→ **Object change listings**
--- START ---

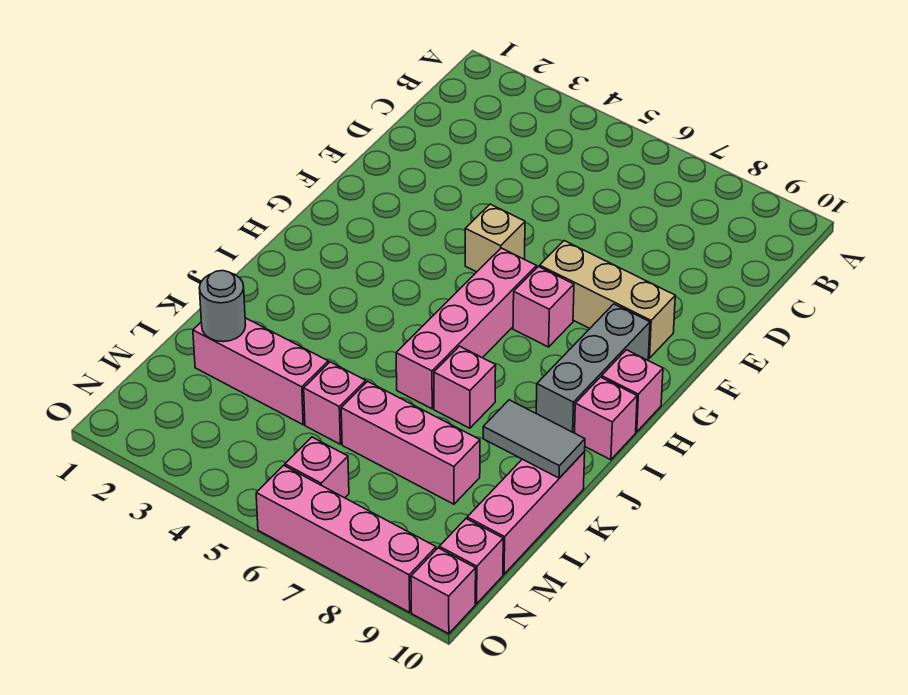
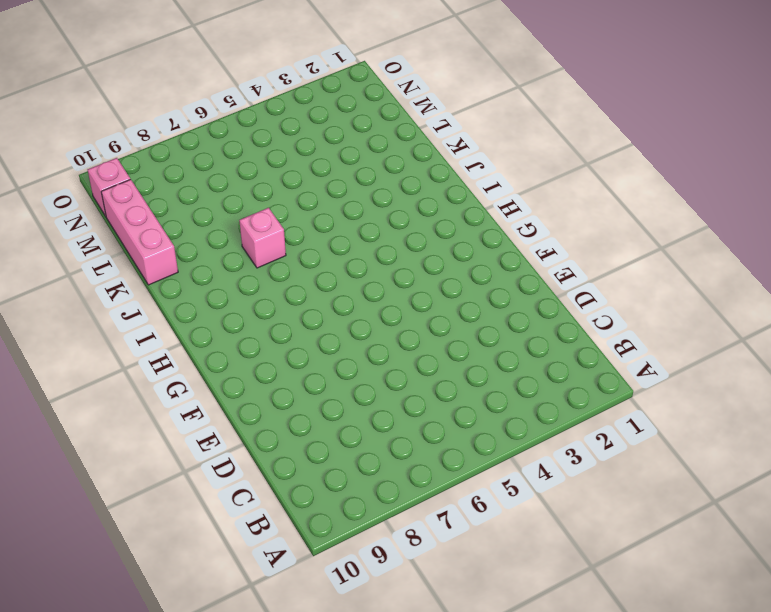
none -> tan 1x1 brick [465,204,525,272]
none -> tan 1x3 brick [540,241,675,358]
none -> pink 1x4 brick [396,248,537,409]

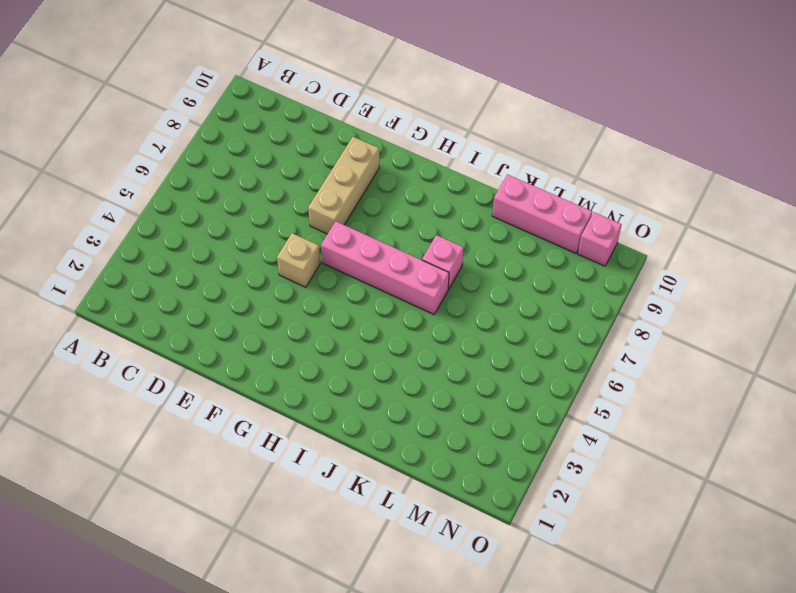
none -> pink 1x1 brick [513,267,574,347]
none -> grey 1x3 brick [536,304,650,433]
none -> pink 1x1 brick [602,350,663,432]

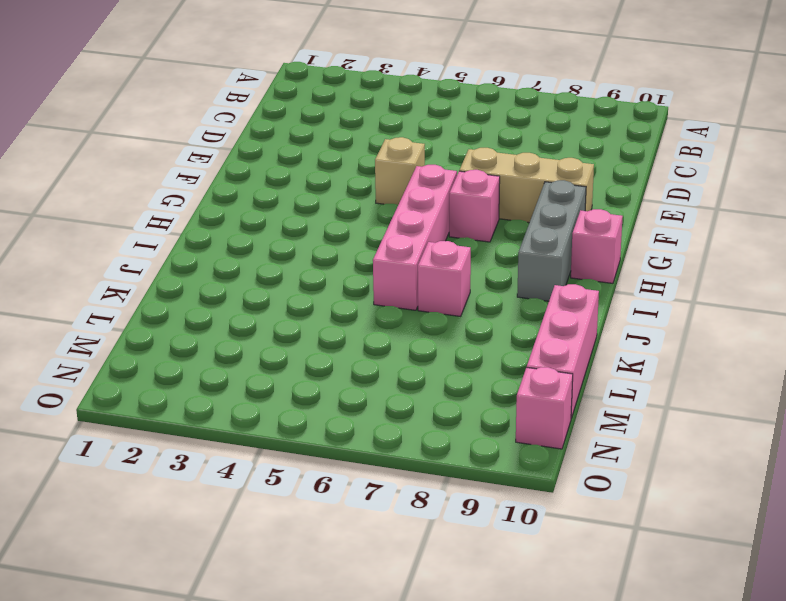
none -> pink 1x1 brick [575,377,637,460]
none -> pink 1x3 brick [193,318,328,425]
none -> pink 1x1 brick [304,362,366,444]

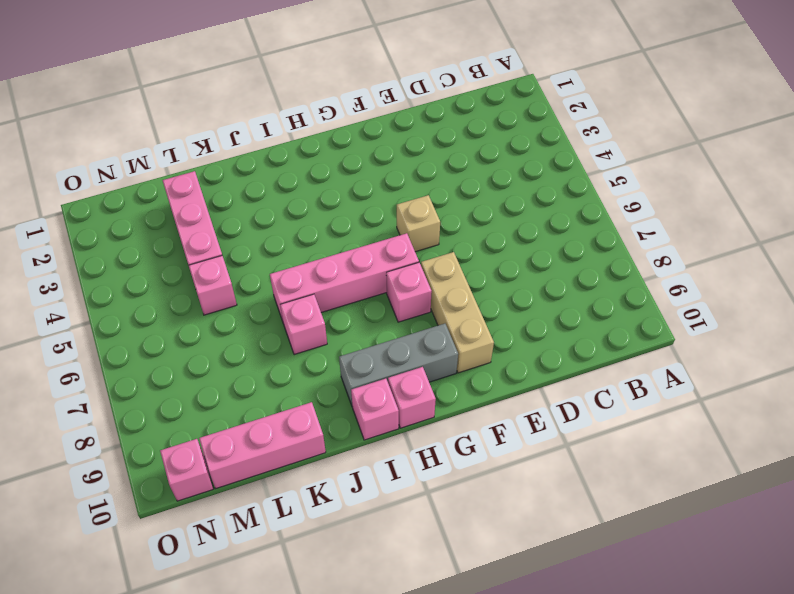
none -> pink 1x3 brick [341,381,480,504]
none -> pink 1x1 brick [285,437,349,498]
none -> pink 1x4 brick [256,465,436,612]

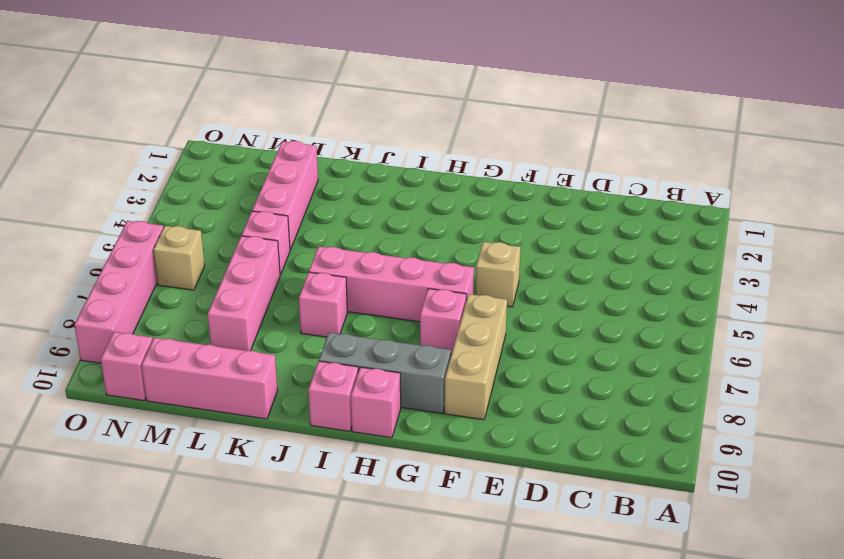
tan 1x1 brick [153,226,205,290] -> pink 1x1 brick [285,437,349,498]
none -> pink 1x1 brick [411,548,476,634]
none -> grey 1x2 tile [483,400,585,478]
none -> grey 1x1 round brick [199,271,246,342]

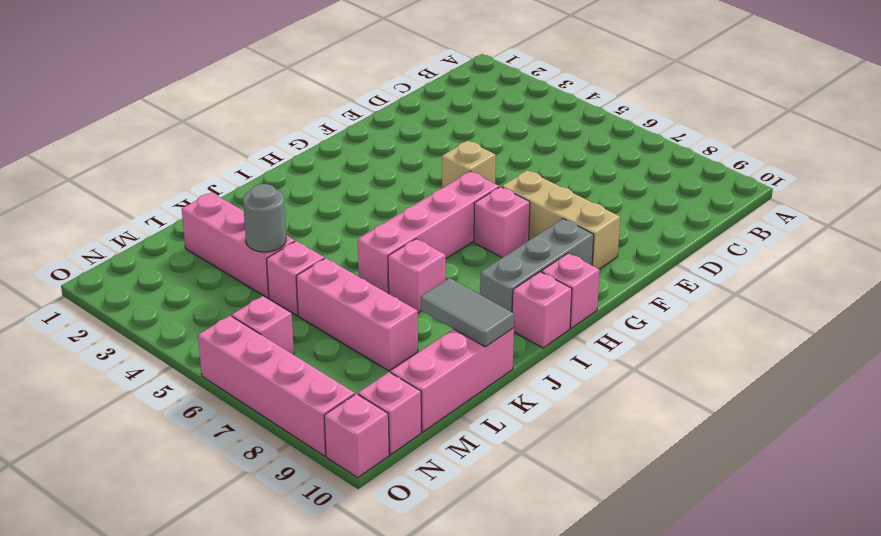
grey 1x1 round brick [243,184,286,252] -> grey 1x1 round brick moved to [199,271,246,342]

--- END ---

→ **What you should do**
Restate each line of the records exactly; pictures do not belong in the copy.

→ **Exercise result**
none -> tan 1x1 brick [465,204,525,272]
none -> tan 1x3 brick [540,241,675,358]
none -> pink 1x4 brick [396,248,537,409]

none -> pink 1x1 brick [513,267,574,347]
none -> grey 1x3 brick [536,304,650,433]
none -> pink 1x1 brick [602,350,663,432]

none -> pink 1x1 brick [575,377,637,460]
none -> pink 1x3 brick [193,318,328,425]
none -> pink 1x1 brick [304,362,366,444]

none -> pink 1x3 brick [341,381,480,504]
none -> pink 1x1 brick [285,437,349,498]
none -> pink 1x4 brick [256,465,436,612]

tan 1x1 brick [153,226,205,290] -> pink 1x1 brick [285,437,349,498]
none -> pink 1x1 brick [411,548,476,634]
none -> grey 1x2 tile [483,400,585,478]
none -> grey 1x1 round brick [199,271,246,342]

grey 1x1 round brick [243,184,286,252] -> grey 1x1 round brick moved to [199,271,246,342]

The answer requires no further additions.